++++ GIVEN RECORDS

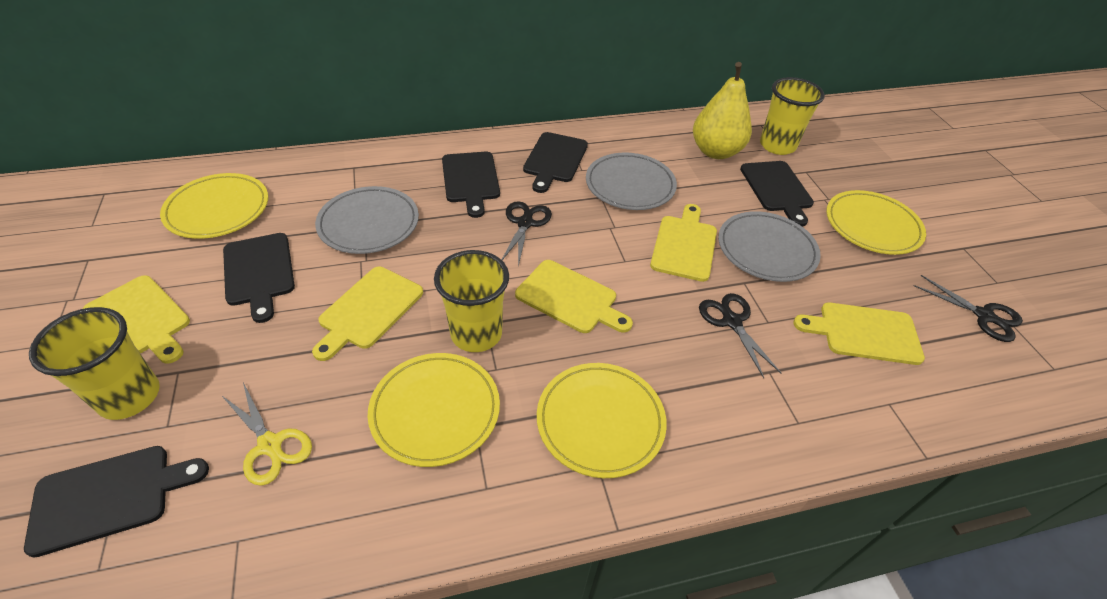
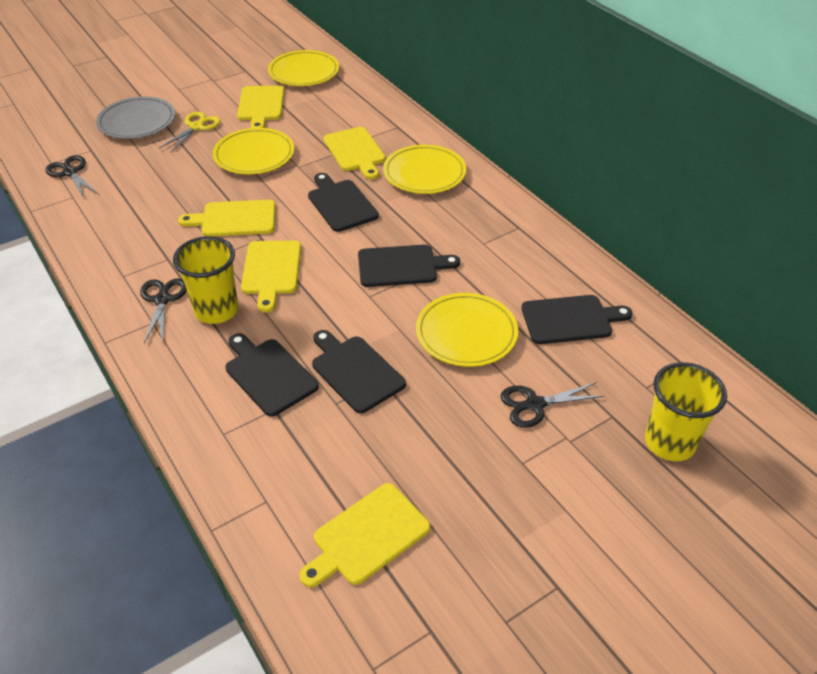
grey plate: 3 -> 1
yellow cup: 3 -> 2
yellow pear: 1 -> 0

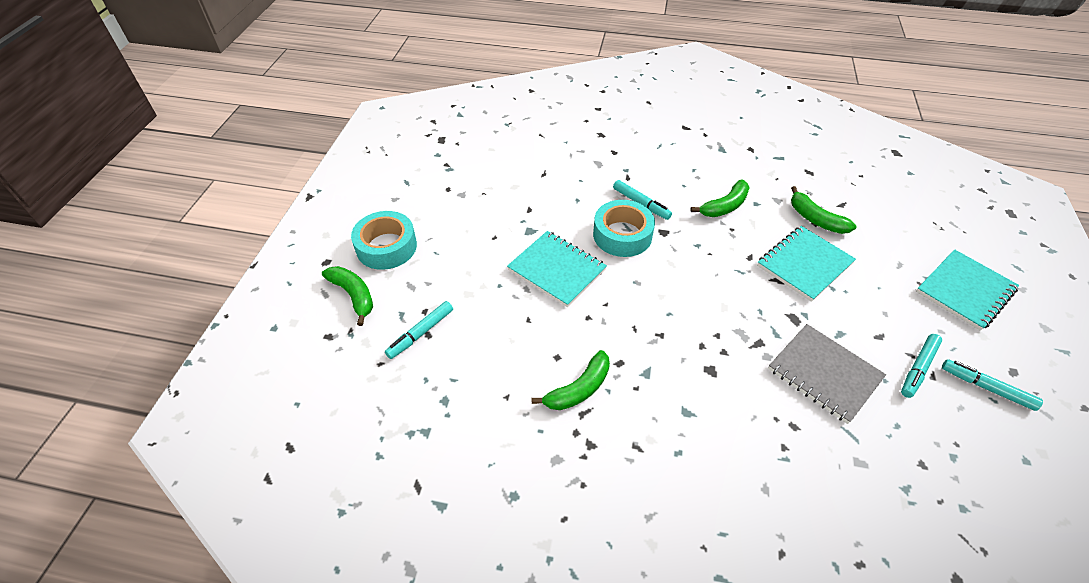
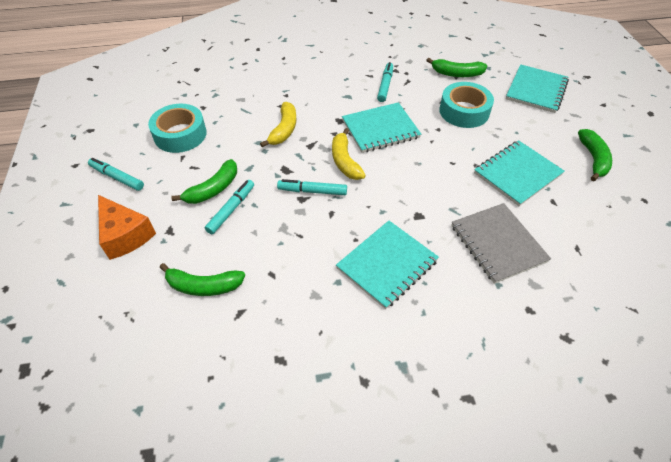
orange cheese: 0 -> 1
turquoise notebook: 3 -> 4
yellow banana: 0 -> 2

++++++++

**WHAT YOU WILL DO:**
Every entry, exactly as written: transcribe it, passing over any pictures.

**RESULT FOR THIS TASK:**
grey plate: 3 -> 1
yellow cup: 3 -> 2
yellow pear: 1 -> 0

orange cheese: 0 -> 1
turquoise notebook: 3 -> 4
yellow banana: 0 -> 2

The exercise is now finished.